Could you filter the records below and keep only the lines with the word "cutting"?

● ● ● ●

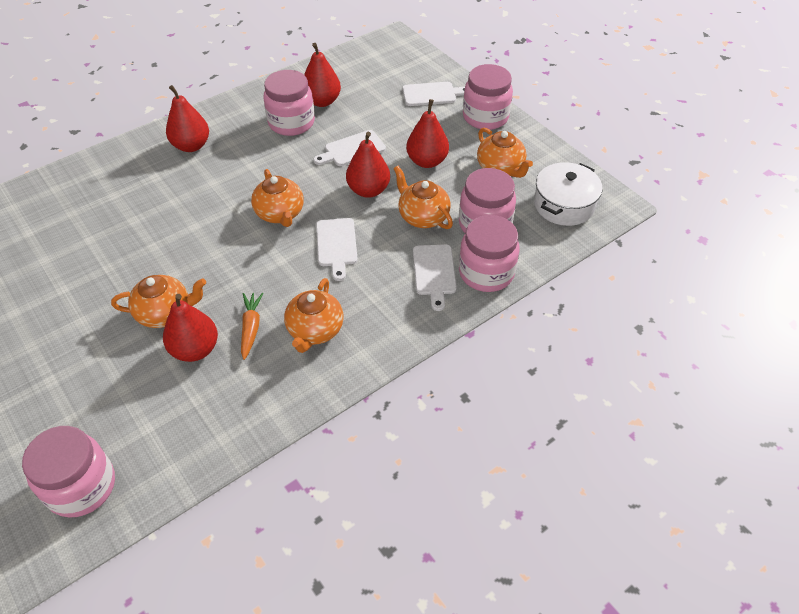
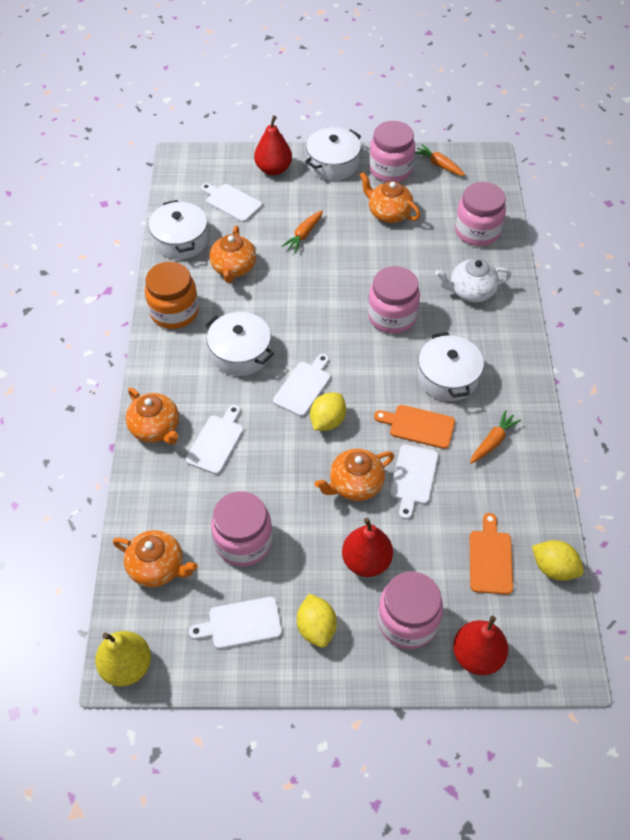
orange carrot: 1 -> 3
orange cutting board: 0 -> 2
orange jar: 0 -> 1
red pear: 5 -> 3
white cutting board: 4 -> 5
white pot: 1 -> 4
white teapot: 0 -> 1
yellow lemon: 0 -> 3
yellow pear: 0 -> 1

● ● ● ●

▶ Solution below
orange cutting board: 0 -> 2
white cutting board: 4 -> 5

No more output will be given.